■ TASK ■
Take the line containing "IMU pin SDA: D1 -> D2" and every line below it through the end of the entries, and output them verbatim, pictures excluded.

(Structured diff data)
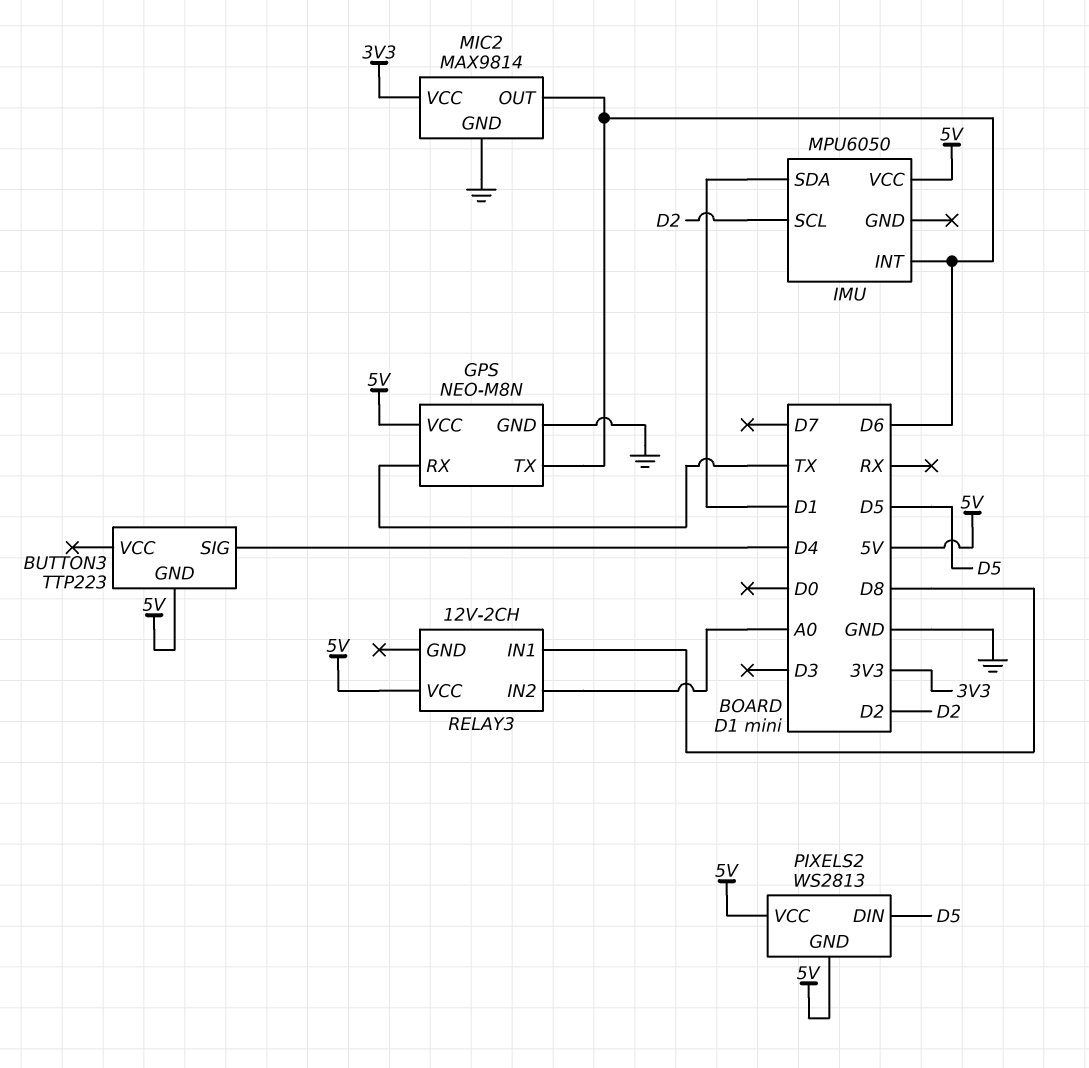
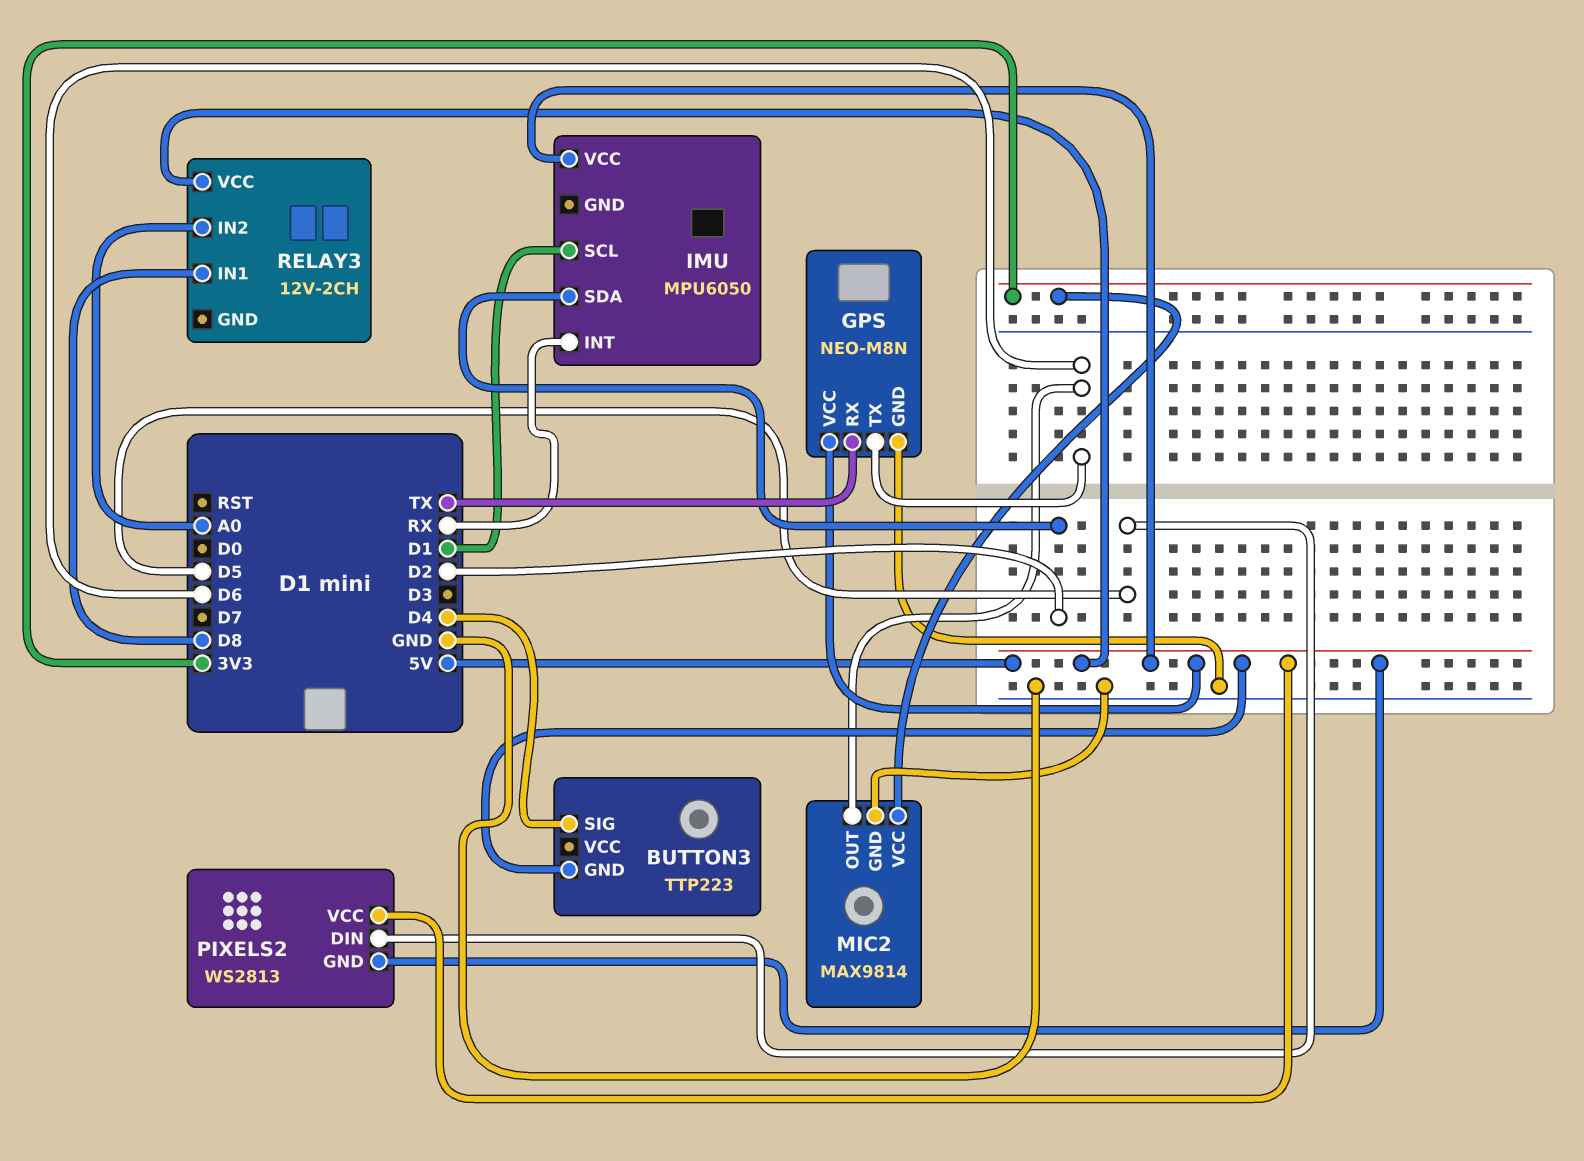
IMU pin INT: D6 -> RX
IMU pin SCL: D2 -> D1
IMU pin SDA: D1 -> D2

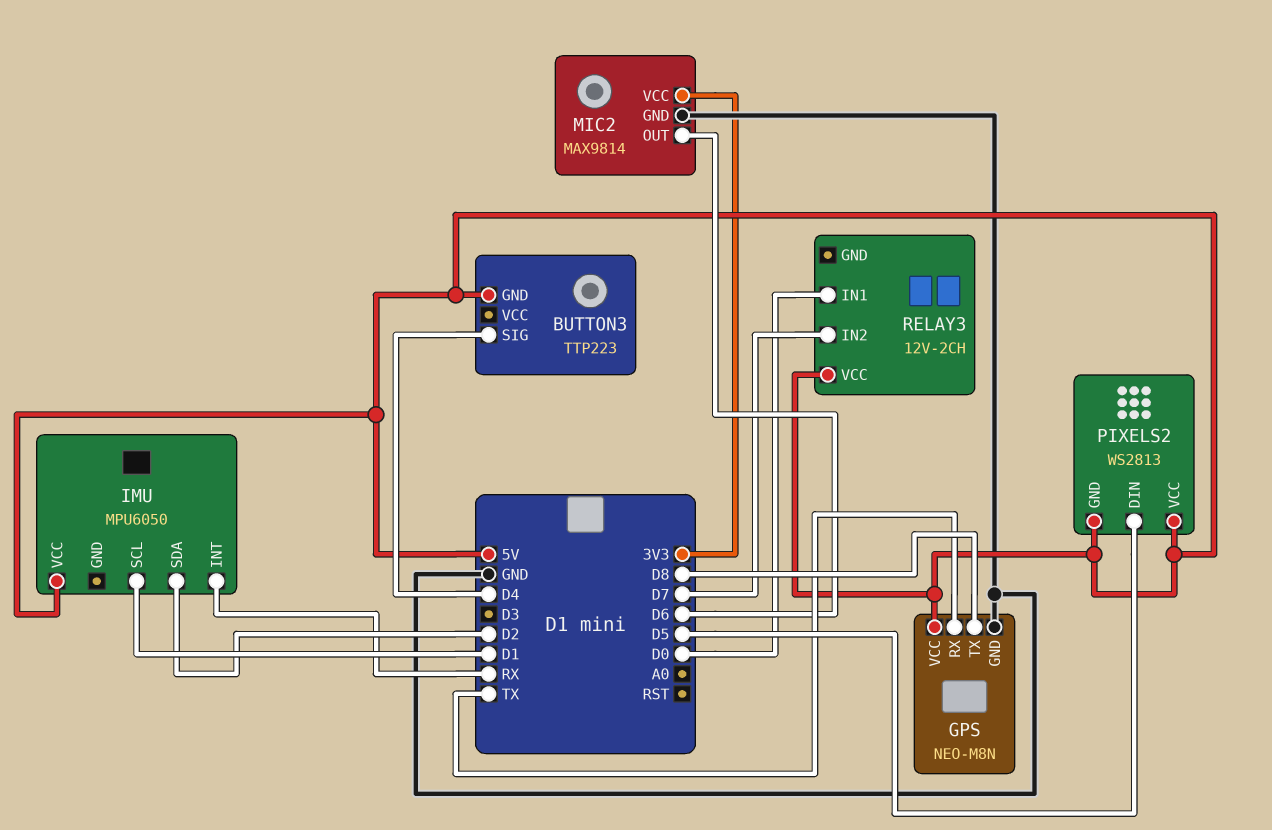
GPS pin TX: D6 -> D8
RELAY3 pin IN1: D8 -> D0
RELAY3 pin IN2: A0 -> D7

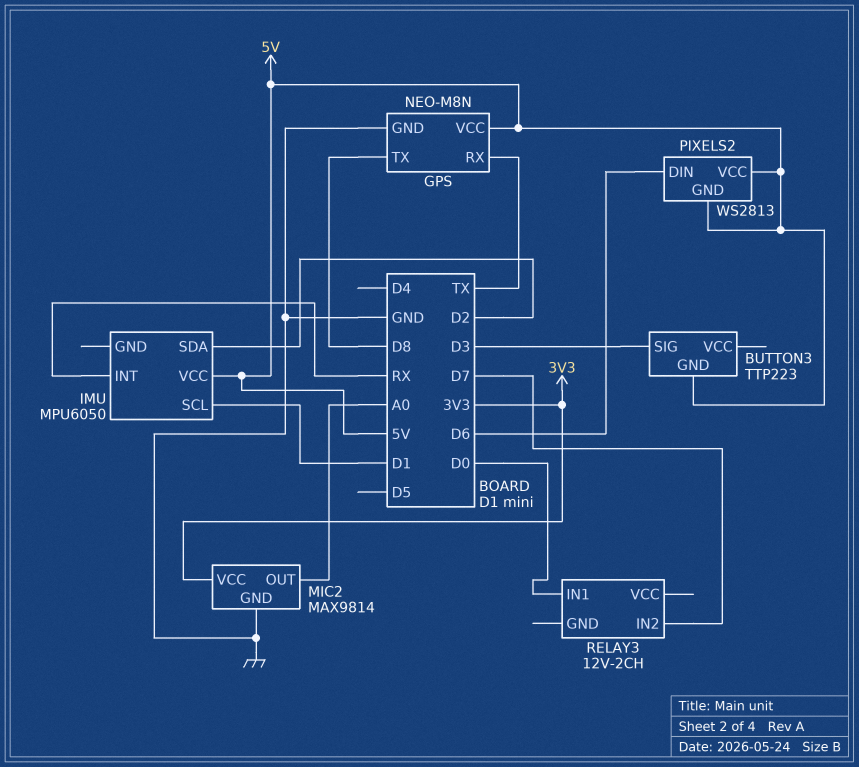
BUTTON3 pin SIG: D4 -> D3
MIC2 pin OUT: D6 -> A0
PIXELS2 pin DIN: D5 -> D6
RELAY3 pin VCC: 5V -> none

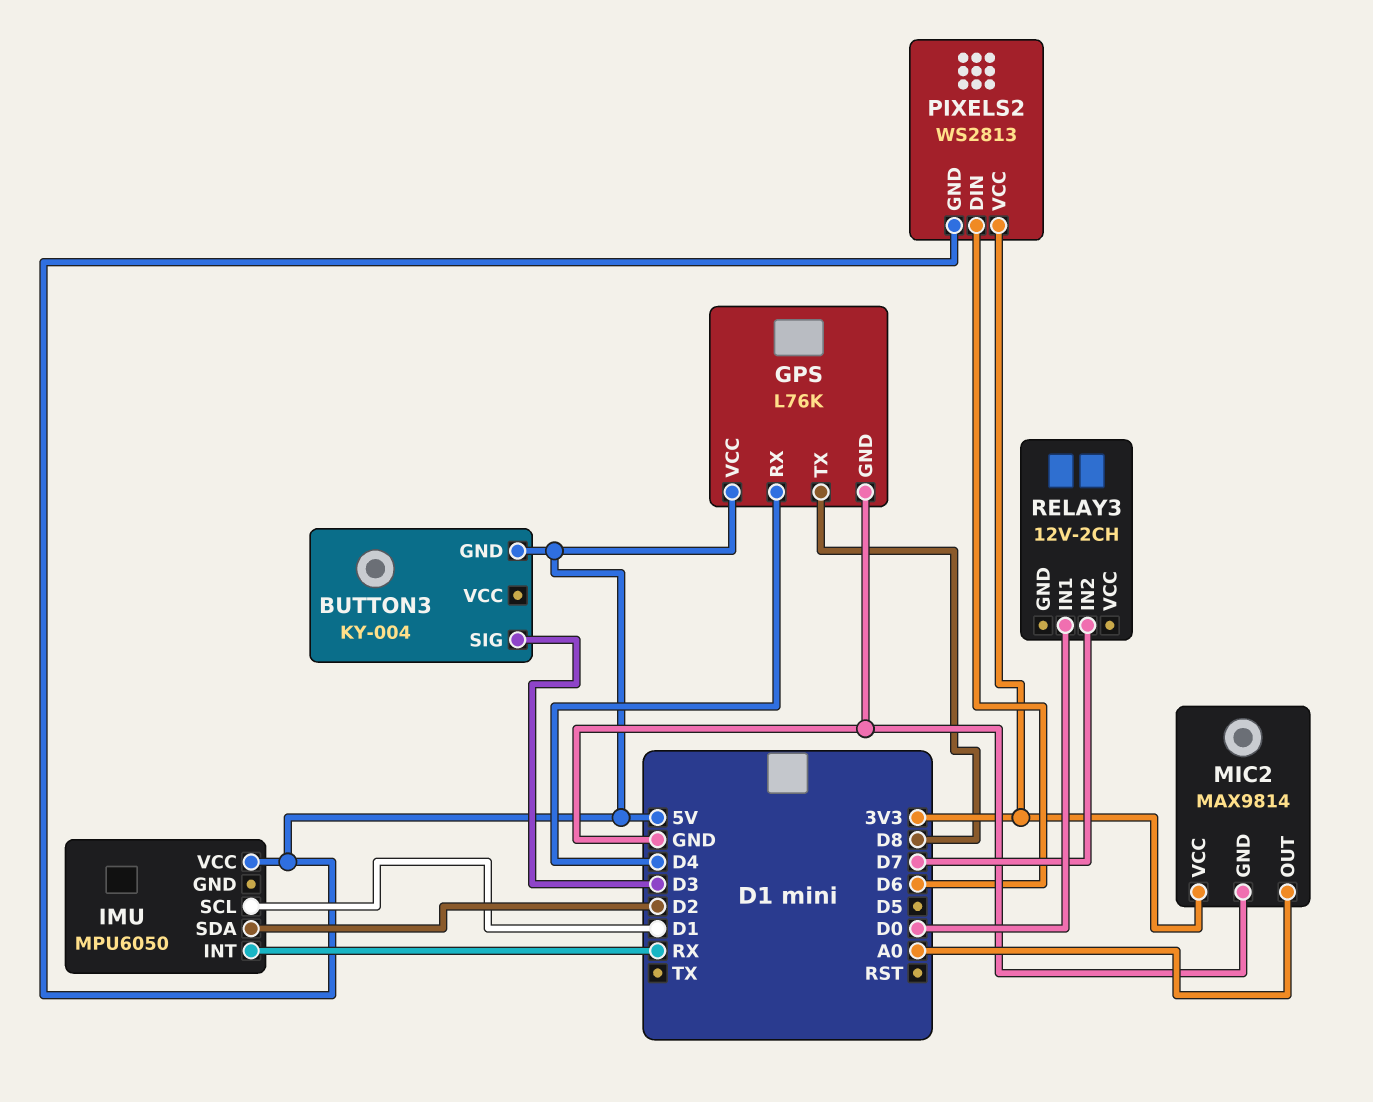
BUTTON3: TTP223 -> KY-004
GPS: NEO-M8N -> L76K
GPS pin RX: TX -> D4
PIXELS2 pin VCC: 5V -> 3V3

■ FINISHED EXERCISE ■
IMU pin SDA: D1 -> D2

GPS pin TX: D6 -> D8
RELAY3 pin IN1: D8 -> D0
RELAY3 pin IN2: A0 -> D7

BUTTON3 pin SIG: D4 -> D3
MIC2 pin OUT: D6 -> A0
PIXELS2 pin DIN: D5 -> D6
RELAY3 pin VCC: 5V -> none

BUTTON3: TTP223 -> KY-004
GPS: NEO-M8N -> L76K
GPS pin RX: TX -> D4
PIXELS2 pin VCC: 5V -> 3V3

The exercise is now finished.